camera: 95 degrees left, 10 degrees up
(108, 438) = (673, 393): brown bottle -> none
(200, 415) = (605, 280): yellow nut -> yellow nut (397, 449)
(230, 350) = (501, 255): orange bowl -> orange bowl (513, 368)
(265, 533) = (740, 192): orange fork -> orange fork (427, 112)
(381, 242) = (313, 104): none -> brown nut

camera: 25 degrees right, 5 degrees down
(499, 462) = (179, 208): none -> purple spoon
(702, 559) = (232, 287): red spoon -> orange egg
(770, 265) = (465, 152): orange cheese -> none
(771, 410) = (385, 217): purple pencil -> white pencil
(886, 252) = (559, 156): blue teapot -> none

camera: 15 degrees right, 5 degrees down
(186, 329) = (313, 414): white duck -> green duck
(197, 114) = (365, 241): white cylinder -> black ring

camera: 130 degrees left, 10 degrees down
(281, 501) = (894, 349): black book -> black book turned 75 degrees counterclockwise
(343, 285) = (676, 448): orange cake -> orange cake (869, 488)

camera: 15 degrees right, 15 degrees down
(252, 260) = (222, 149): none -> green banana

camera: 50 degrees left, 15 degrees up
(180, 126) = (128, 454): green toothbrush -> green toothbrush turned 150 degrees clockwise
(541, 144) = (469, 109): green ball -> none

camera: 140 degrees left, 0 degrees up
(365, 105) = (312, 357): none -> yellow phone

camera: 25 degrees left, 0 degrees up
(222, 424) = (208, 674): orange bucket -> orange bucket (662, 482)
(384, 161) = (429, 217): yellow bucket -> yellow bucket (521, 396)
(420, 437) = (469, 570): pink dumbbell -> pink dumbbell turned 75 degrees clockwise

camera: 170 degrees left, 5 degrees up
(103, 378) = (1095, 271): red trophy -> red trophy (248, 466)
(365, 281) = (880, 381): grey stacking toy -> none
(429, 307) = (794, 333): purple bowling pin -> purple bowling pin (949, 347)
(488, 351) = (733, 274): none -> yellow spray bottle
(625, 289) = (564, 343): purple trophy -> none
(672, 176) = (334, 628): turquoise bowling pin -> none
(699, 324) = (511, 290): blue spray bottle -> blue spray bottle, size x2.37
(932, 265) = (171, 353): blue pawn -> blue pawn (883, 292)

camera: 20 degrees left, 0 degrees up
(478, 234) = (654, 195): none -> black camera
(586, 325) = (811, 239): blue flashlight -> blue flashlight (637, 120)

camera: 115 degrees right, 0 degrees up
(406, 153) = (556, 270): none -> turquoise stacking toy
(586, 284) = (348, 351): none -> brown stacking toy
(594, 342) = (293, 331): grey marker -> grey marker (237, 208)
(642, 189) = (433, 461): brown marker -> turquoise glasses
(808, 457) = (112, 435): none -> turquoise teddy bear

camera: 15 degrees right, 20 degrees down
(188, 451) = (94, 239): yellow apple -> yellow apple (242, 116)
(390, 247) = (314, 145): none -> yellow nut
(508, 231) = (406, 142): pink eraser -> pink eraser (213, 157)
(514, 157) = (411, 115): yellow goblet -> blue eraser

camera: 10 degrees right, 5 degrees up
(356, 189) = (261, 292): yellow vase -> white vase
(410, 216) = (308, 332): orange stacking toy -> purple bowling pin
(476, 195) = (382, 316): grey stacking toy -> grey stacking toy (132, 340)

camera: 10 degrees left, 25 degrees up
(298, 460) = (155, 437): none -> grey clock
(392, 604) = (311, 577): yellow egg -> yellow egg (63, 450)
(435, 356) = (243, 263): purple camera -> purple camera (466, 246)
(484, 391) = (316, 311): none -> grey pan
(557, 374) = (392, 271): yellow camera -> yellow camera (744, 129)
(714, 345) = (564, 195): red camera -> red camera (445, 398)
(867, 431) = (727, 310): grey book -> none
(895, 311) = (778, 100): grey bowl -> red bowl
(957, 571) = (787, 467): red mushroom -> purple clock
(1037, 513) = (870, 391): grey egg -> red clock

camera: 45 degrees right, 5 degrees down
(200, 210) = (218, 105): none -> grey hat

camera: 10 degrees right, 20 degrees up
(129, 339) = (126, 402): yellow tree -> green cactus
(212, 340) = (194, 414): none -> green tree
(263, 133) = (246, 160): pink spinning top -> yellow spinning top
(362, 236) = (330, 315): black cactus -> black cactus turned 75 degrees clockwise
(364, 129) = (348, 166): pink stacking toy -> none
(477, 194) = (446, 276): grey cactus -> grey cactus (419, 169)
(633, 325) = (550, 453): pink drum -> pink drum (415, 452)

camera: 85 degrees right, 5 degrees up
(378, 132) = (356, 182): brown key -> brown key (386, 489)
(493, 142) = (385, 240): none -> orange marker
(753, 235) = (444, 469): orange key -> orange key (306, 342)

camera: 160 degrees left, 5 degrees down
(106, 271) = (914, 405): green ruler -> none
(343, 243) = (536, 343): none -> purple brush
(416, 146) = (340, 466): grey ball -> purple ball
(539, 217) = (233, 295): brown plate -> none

-----

* [Action item]: In the entries above, find the line holding "camera: 50 degrees left, 15 degrees up" and the line holding "camera: 10 degrees left, 25 degrees up", then retype exactly those two lines and every line between them, and nothing else.

* [Written answer]:
camera: 50 degrees left, 15 degrees up
(180, 126) = (128, 454): green toothbrush -> green toothbrush turned 150 degrees clockwise
(541, 144) = (469, 109): green ball -> none

camera: 140 degrees left, 0 degrees up
(365, 105) = (312, 357): none -> yellow phone

camera: 25 degrees left, 0 degrees up
(222, 424) = (208, 674): orange bucket -> orange bucket (662, 482)
(384, 161) = (429, 217): yellow bucket -> yellow bucket (521, 396)
(420, 437) = (469, 570): pink dumbbell -> pink dumbbell turned 75 degrees clockwise

camera: 170 degrees left, 5 degrees up
(103, 378) = (1095, 271): red trophy -> red trophy (248, 466)
(365, 281) = (880, 381): grey stacking toy -> none
(429, 307) = (794, 333): purple bowling pin -> purple bowling pin (949, 347)
(488, 351) = (733, 274): none -> yellow spray bottle
(625, 289) = (564, 343): purple trophy -> none
(672, 176) = (334, 628): turquoise bowling pin -> none
(699, 324) = (511, 290): blue spray bottle -> blue spray bottle, size x2.37
(932, 265) = (171, 353): blue pawn -> blue pawn (883, 292)

camera: 20 degrees left, 0 degrees up
(478, 234) = (654, 195): none -> black camera
(586, 325) = (811, 239): blue flashlight -> blue flashlight (637, 120)

camera: 115 degrees right, 0 degrees up
(406, 153) = (556, 270): none -> turquoise stacking toy
(586, 284) = (348, 351): none -> brown stacking toy
(594, 342) = (293, 331): grey marker -> grey marker (237, 208)
(642, 189) = (433, 461): brown marker -> turquoise glasses
(808, 457) = (112, 435): none -> turquoise teddy bear

camera: 15 degrees right, 20 degrees down
(188, 451) = (94, 239): yellow apple -> yellow apple (242, 116)
(390, 247) = (314, 145): none -> yellow nut
(508, 231) = (406, 142): pink eraser -> pink eraser (213, 157)
(514, 157) = (411, 115): yellow goblet -> blue eraser

camera: 10 degrees right, 5 degrees up
(356, 189) = (261, 292): yellow vase -> white vase
(410, 216) = (308, 332): orange stacking toy -> purple bowling pin
(476, 195) = (382, 316): grey stacking toy -> grey stacking toy (132, 340)

camera: 10 degrees left, 25 degrees up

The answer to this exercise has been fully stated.